═════ DATASET ═════

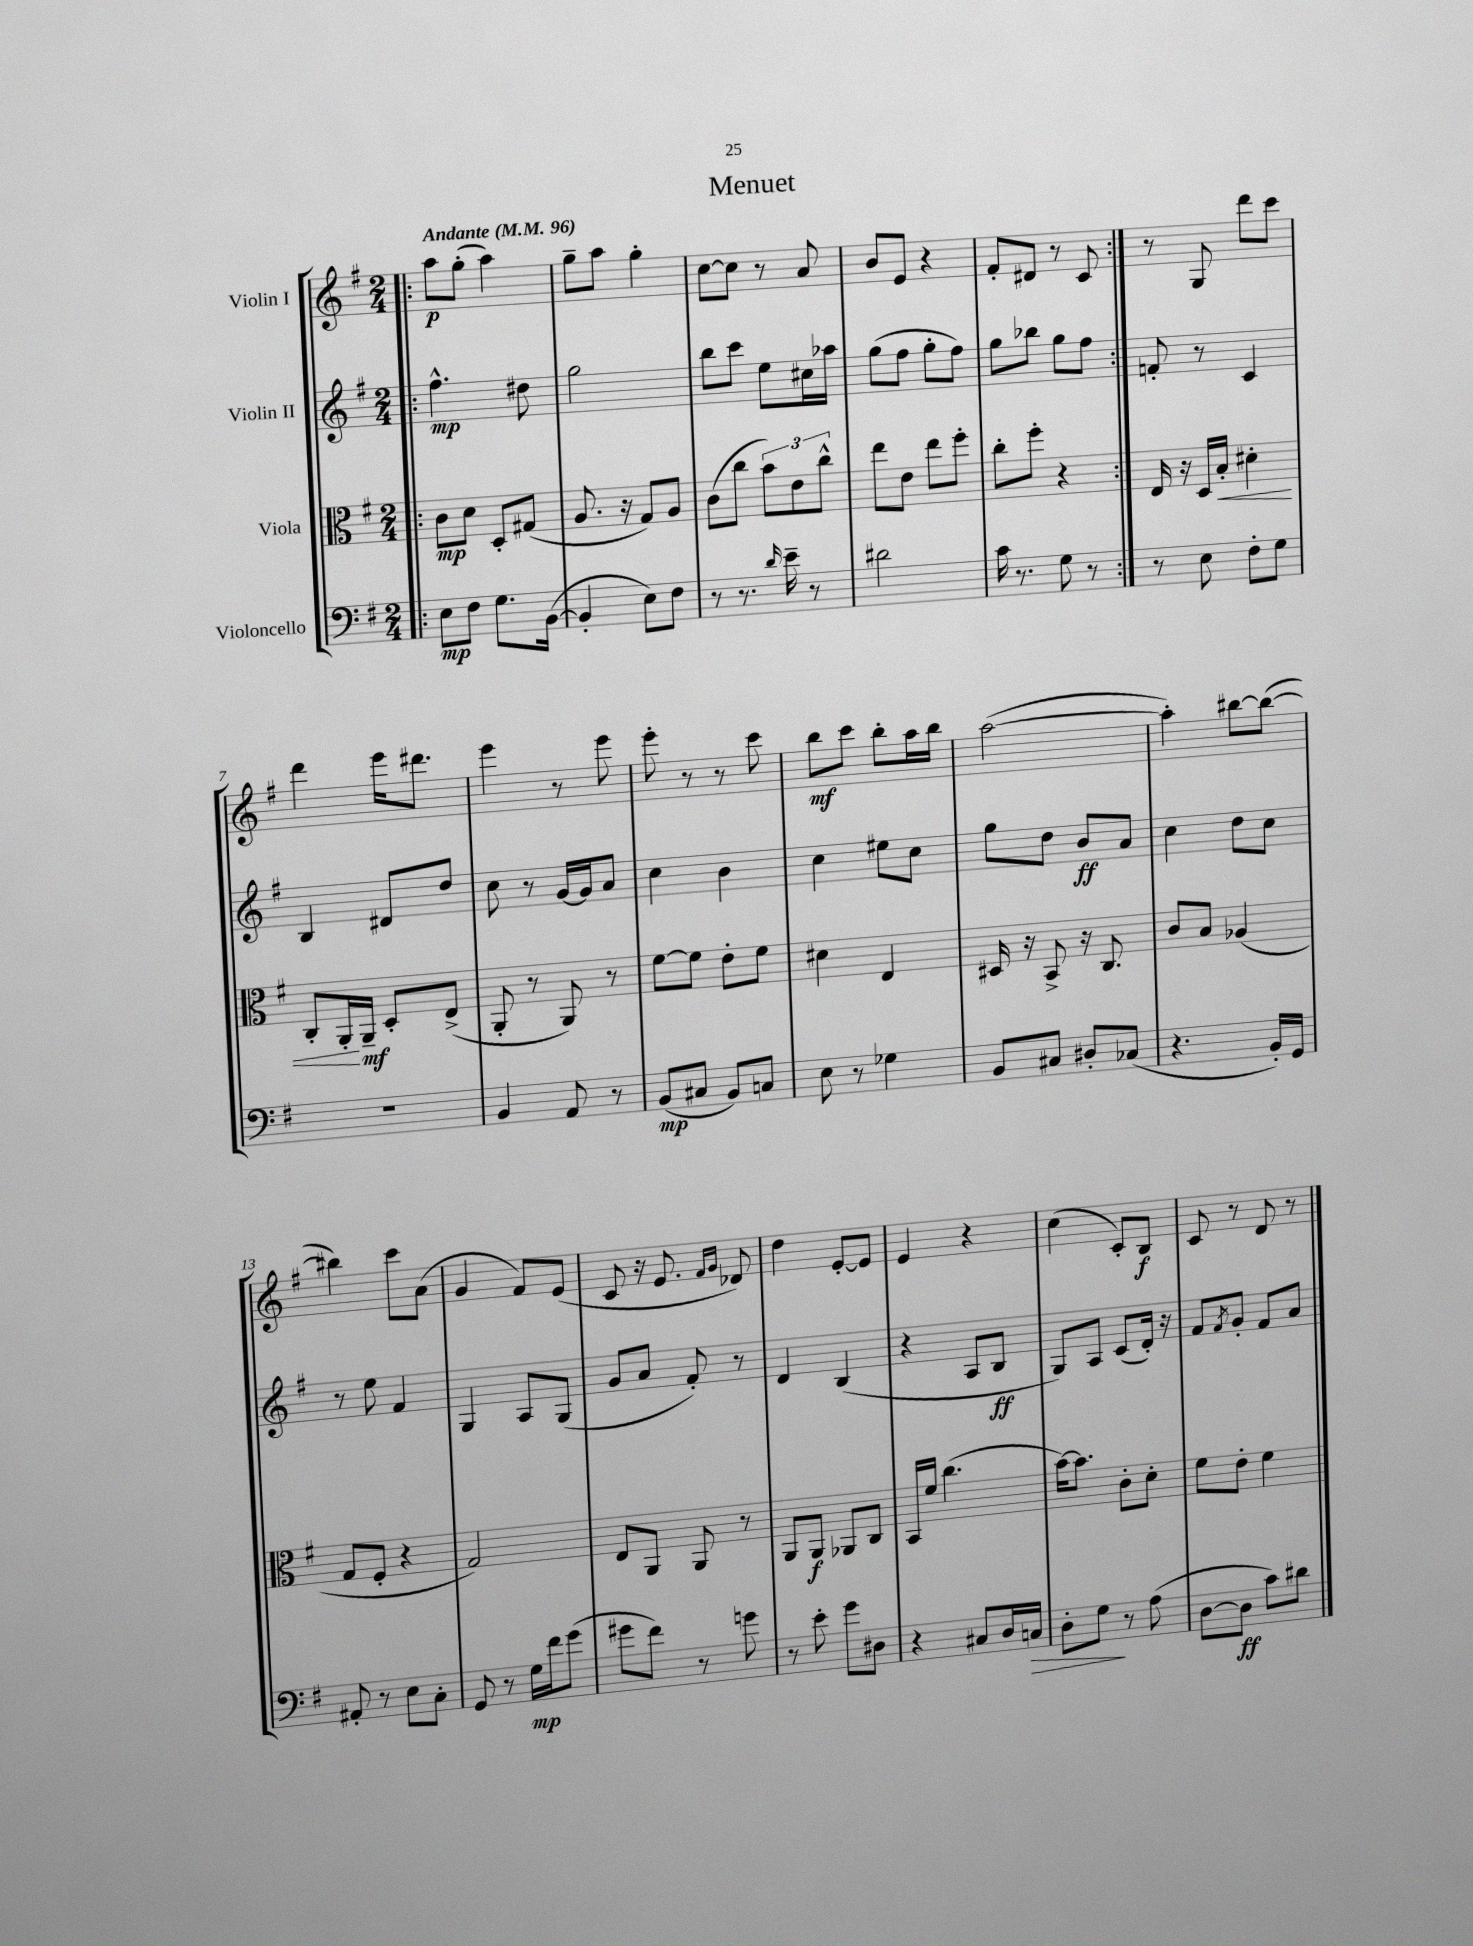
\header { title = "Menuet" }
<<
\new StaffGroup <<
\new Staff = "s0" \with { instrumentName = "Violin I" } {
    \clef treble \key g \major \numericTimeSignature \time 2/4 \tempo "Andante" 4 = 96
    \repeat volta 2 { \bar ".|:" a''8\p g''8-.( a''4) |
    g''8-- a''8 g''4-. |
    c''8~ c''8 r8 a'8 |
    b'8 e'8 r4 |
    fis'8-. dis'8 r8 c'8 | }
    r8 g8 d'''8 c'''8 |
    d'''4 e'''16 dis'''8. |
    e'''4 r8 e'''8 |
    e'''8-. r8 r8 c'''8 |
    b''8\mf c'''8 b''8-. a''16 b''16 |
    a''2~( |
    a''4-.) bis''8~ bis''8~( |
    bis''4) c'''8 a'8( |
    g'4 fis'8) e'8( |
    c'8 r16 e'8. \grace { fis'16 g'16 } des'8) |
    d''4 e'8~-. e'8 |
    e'4 r4 |
    c''4( c'8-.) b8\f |
    c'8 r8 d'8 r8 \bar "|." |
}
\new Staff = "s1" \with { instrumentName = "Violin II" } {
    \clef treble \key g \major \numericTimeSignature \time 2/4
    \repeat volta 2 { \bar ".|:" fis''4.-^\mp dis''8 |
    g''2 |
    b''8 c'''8 e''8 cis''16 aes''16 |
    g''8( fis''8 g''8-. fis''8) |
    g''8 bes''8 g''8 fis''8 | }
    f'8-. r8 c'4 |
    b4 dis'8 d''8 |
    c''8 r8 g'16~ g'16 a'8 |
    c''4 b'4 |
    c''4 eis''8 c''8 |
    g''8 d''8 b'8\ff a'8 |
    c''4 d''8 c''8 |
    r8 e''8 fis'4 |
    g4 a8 g8( |
    g'8 a'8 fis'8-.) r8 |
    d'4 b4( |
    r4 a8 b8\ff |
    g8) a8 c'8( d'16-.) r16 |
    fis'8 \acciaccatura { fis'8 } g'8-. fis'8 a'8 \bar "|." |
}
\new Staff = "s2" \with { instrumentName = "Viola" } {
    \clef alto \key g \major \numericTimeSignature \time 2/4
    \repeat volta 2 { \bar ".|:" c'8\mp d'8 d8-. gis8( |
    a8. r16 g8) a8 |
    c'8( c''8 \tuplet 3/2 { b'8) e'8 c''8-^ } |
    e''8 e'8 e''8 fis''8-. |
    c''8-. fis''8-. r4 | }
    e16 r16 d16 b16-.\< dis'4-. |
    c8-. a,16-.\! a,16--\mf d8-. e8->( |
    a,8-. r8 a,8) r8 |
    fis'8~ fis'8 e'8-. fis'8 |
    dis'4 e4 |
    dis16 r16 b,8-> r16 c8. |
    c'8 b8 aes4( |
    g8 fis8-. r4 |
    g2) |
    e8 a,8 a,8 r8 |
    a,8 a,8\f aes,8 c8 |
    b,16 fis'16 c''4.( |
    b'16~) b'8. c'8-. d'8-. |
    fis'8 e'8-. fis'4 \bar "|." |
}
\new Staff = "s3" \with { instrumentName = "Violoncello" } {
    \clef bass \key g \major \numericTimeSignature \time 2/4
    \repeat volta 2 { \bar ".|:" e8\mp fis8 g8. b,16~( |
    b,4-. e8) fis8 |
    r8 r8. \grace { d'16 } e'16-- r8 |
    dis'2 |
    c'16 r8. g8 r8 | }
    r8 e8 fis8-. g8 |
    R2 |
    b,4 a,8 r8 |
    b,8\mp( cis8 b,8) c8 |
    e8 r8 ges4 |
    b,8 cis8 dis8-. ces8( |
    r4. b,16-.) g,16 |
    ais,8-. r8 e8 c8-. |
    g,8 r8 g16\mp fis'16 g'8( |
    gis'8 fis'8) r8 g'8 |
    r8 e'8-. g'8 dis8 |
    r4 cis8 d16 c16\> |
    d8-. g8\! r8 a8( |
    d8~ d8\ff c'8) dis'8 \bar "|." |
}
>>
>>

═════

> **WORK REQUIRED**
Format all of the lines above as a JSON list of strings, with one string for each line and no strings for blank lines. Leave the picture out of the answer.

> **REPLY TO THE TASK**
[
  "\\header { title = \"Menuet\" }",
  "<<",
  "\\new StaffGroup <<",
  "\\new Staff = \"s0\" \\with { instrumentName = \"Violin I\" } {",
  "    \\clef treble \\key g \\major \\numericTimeSignature \\time 2/4 \\tempo \"Andante\" 4 = 96",
  "    \\repeat volta 2 { \\bar \".|:\" a''8\\p g''8-.( a''4) |",
  "    g''8-- a''8 g''4-. |",
  "    c''8~ c''8 r8 a'8 |",
  "    b'8 e'8 r4 |",
  "    fis'8-. dis'8 r8 c'8 | }",
  "    r8 g8 d'''8 c'''8 |",
  "    d'''4 e'''16 dis'''8. |",
  "    e'''4 r8 e'''8 |",
  "    e'''8-. r8 r8 c'''8 |",
  "    b''8\\mf c'''8 b''8-. a''16 b''16 |",
  "    a''2~( |",
  "    a''4-.) bis''8~ bis''8~( |",
  "    bis''4) c'''8 a'8( |",
  "    g'4 fis'8) e'8( |",
  "    c'8 r16 e'8. \\grace { fis'16 g'16 } des'8) |",
  "    d''4 e'8~-. e'8 |",
  "    e'4 r4 |",
  "    c''4( c'8-.) b8\\f |",
  "    c'8 r8 d'8 r8 \\bar \"|.\" |",
  "}",
  "\\new Staff = \"s1\" \\with { instrumentName = \"Violin II\" } {",
  "    \\clef treble \\key g \\major \\numericTimeSignature \\time 2/4",
  "    \\repeat volta 2 { \\bar \".|:\" fis''4.-^\\mp dis''8 |",
  "    g''2 |",
  "    b''8 c'''8 e''8 cis''16 aes''16 |",
  "    g''8( fis''8 g''8-. fis''8) |",
  "    g''8 bes''8 g''8 fis''8 | }",
  "    f'8-. r8 c'4 |",
  "    b4 dis'8 d''8 |",
  "    c''8 r8 g'16~ g'16 a'8 |",
  "    c''4 b'4 |",
  "    c''4 eis''8 c''8 |",
  "    g''8 d''8 b'8\\ff a'8 |",
  "    c''4 d''8 c''8 |",
  "    r8 e''8 fis'4 |",
  "    g4 a8 g8( |",
  "    g'8 a'8 fis'8-.) r8 |",
  "    d'4 b4( |",
  "    r4 a8 b8\\ff |",
  "    g8) a8 c'8( d'16-.) r16 |",
  "    fis'8 \\acciaccatura { fis'8 } g'8-. fis'8 a'8 \\bar \"|.\" |",
  "}",
  "\\new Staff = \"s2\" \\with { instrumentName = \"Viola\" } {",
  "    \\clef alto \\key g \\major \\numericTimeSignature \\time 2/4",
  "    \\repeat volta 2 { \\bar \".|:\" c'8\\mp d'8 d8-. gis8( |",
  "    a8. r16 g8) a8 |",
  "    c'8( c''8 \\tuplet 3/2 { b'8) e'8 c''8-^ } |",
  "    e''8 e'8 e''8 fis''8-. |",
  "    c''8-. fis''8-. r4 | }",
  "    e16 r16 d16 b16-.\\< dis'4-. |",
  "    c8-. a,16-.\\! a,16--\\mf d8-. e8->( |",
  "    a,8-. r8 a,8) r8 |",
  "    fis'8~ fis'8 e'8-. fis'8 |",
  "    dis'4 e4 |",
  "    dis16 r16 b,8-> r16 c8. |",
  "    c'8 b8 aes4( |",
  "    g8 fis8-. r4 |",
  "    g2) |",
  "    e8 a,8 a,8 r8 |",
  "    a,8 a,8\\f aes,8 c8 |",
  "    b,16 fis'16 c''4.( |",
  "    b'16~) b'8. c'8-. d'8-. |",
  "    fis'8 e'8-. fis'4 \\bar \"|.\" |",
  "}",
  "\\new Staff = \"s3\" \\with { instrumentName = \"Violoncello\" } {",
  "    \\clef bass \\key g \\major \\numericTimeSignature \\time 2/4",
  "    \\repeat volta 2 { \\bar \".|:\" e8\\mp fis8 g8. b,16~( |",
  "    b,4-. e8) fis8 |",
  "    r8 r8. \\grace { d'16 } e'16-- r8 |",
  "    dis'2 |",
  "    c'16 r8. g8 r8 | }",
  "    r8 e8 fis8-. g8 |",
  "    R2 |",
  "    b,4 a,8 r8 |",
  "    b,8\\mp( cis8 b,8) c8 |",
  "    e8 r8 ges4 |",
  "    b,8 cis8 dis8-. ces8( |",
  "    r4. b,16-.) g,16 |",
  "    ais,8-. r8 e8 c8-. |",
  "    g,8 r8 g16\\mp fis'16 g'8( |",
  "    gis'8 fis'8) r8 g'8 |",
  "    r8 e'8-. g'8 dis8 |",
  "    r4 cis8 d16 c16\\> |",
  "    d8-. g8\\! r8 a8( |",
  "    d8~ d8\\ff c'8) dis'8 \\bar \"|.\" |",
  "}",
  ">>",
  ">>"
]